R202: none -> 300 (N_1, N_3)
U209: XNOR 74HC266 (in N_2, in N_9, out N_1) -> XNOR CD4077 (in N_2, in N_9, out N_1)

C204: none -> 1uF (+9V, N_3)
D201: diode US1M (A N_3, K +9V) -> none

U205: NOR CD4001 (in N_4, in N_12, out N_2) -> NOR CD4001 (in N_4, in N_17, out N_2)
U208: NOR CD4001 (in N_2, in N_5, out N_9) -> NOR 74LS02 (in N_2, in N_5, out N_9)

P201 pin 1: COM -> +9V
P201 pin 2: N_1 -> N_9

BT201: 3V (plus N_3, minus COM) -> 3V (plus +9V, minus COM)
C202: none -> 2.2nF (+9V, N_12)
━━━━━━━━━━━━━━━━━━━━
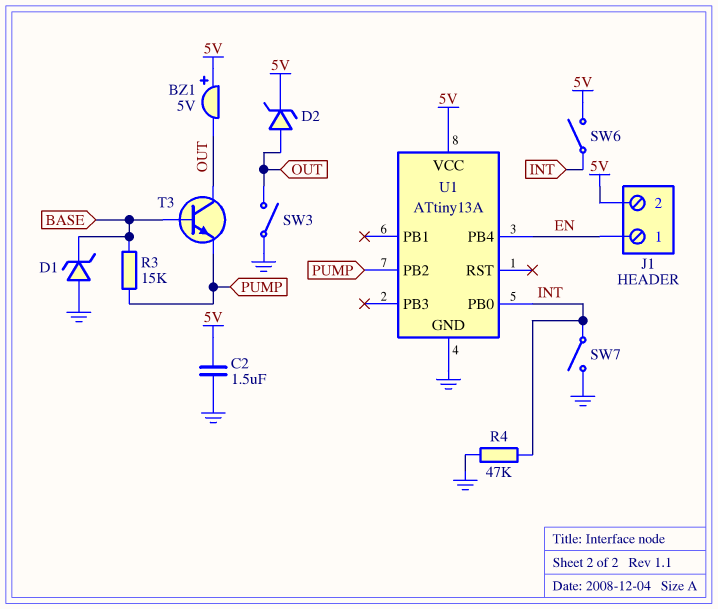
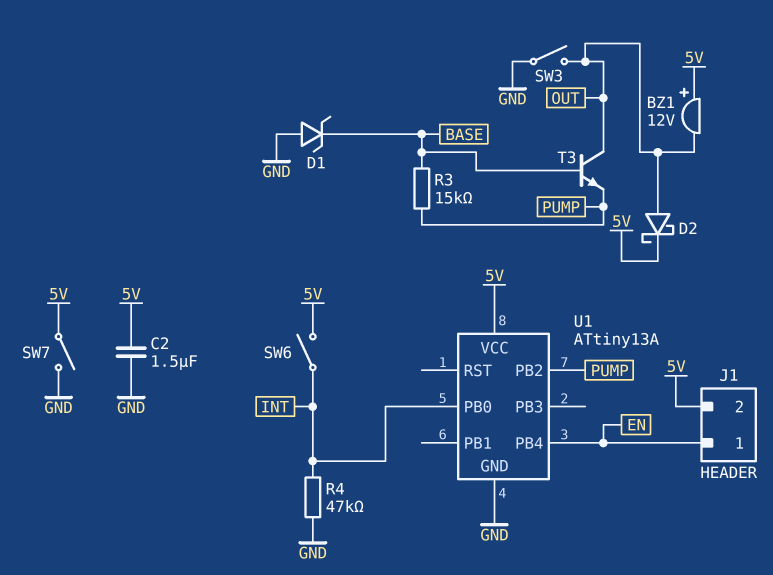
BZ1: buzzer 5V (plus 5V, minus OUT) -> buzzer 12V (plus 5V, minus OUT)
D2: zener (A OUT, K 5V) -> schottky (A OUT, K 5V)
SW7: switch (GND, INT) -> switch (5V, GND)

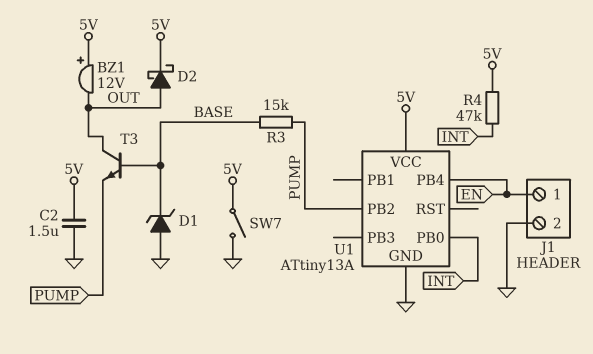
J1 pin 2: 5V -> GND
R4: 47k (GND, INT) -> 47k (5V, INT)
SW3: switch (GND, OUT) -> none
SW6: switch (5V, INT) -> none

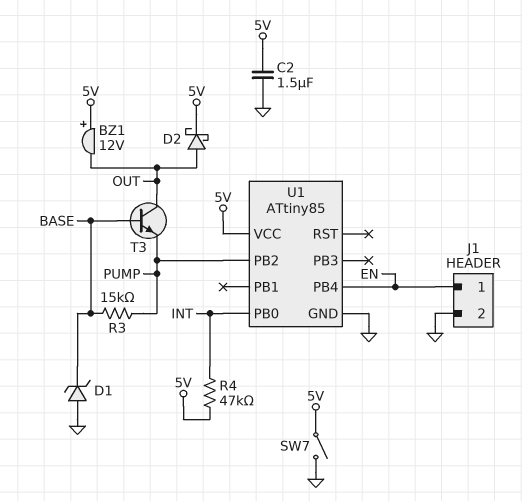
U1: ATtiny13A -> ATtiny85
━━━━━━━━━━━━━━━━━━━━
TASK BRIEF ▸
The expected answer is an exact copy of the lines above, beginning at the line with "U205: NOR CD4001" and ending at the line with "C202: none -> 2.2nF (+9V, N_12)", with both ends in.

SOLUTION TO THIS EXERCISE ▸
U205: NOR CD4001 (in N_4, in N_12, out N_2) -> NOR CD4001 (in N_4, in N_17, out N_2)
U208: NOR CD4001 (in N_2, in N_5, out N_9) -> NOR 74LS02 (in N_2, in N_5, out N_9)

P201 pin 1: COM -> +9V
P201 pin 2: N_1 -> N_9

BT201: 3V (plus N_3, minus COM) -> 3V (plus +9V, minus COM)
C202: none -> 2.2nF (+9V, N_12)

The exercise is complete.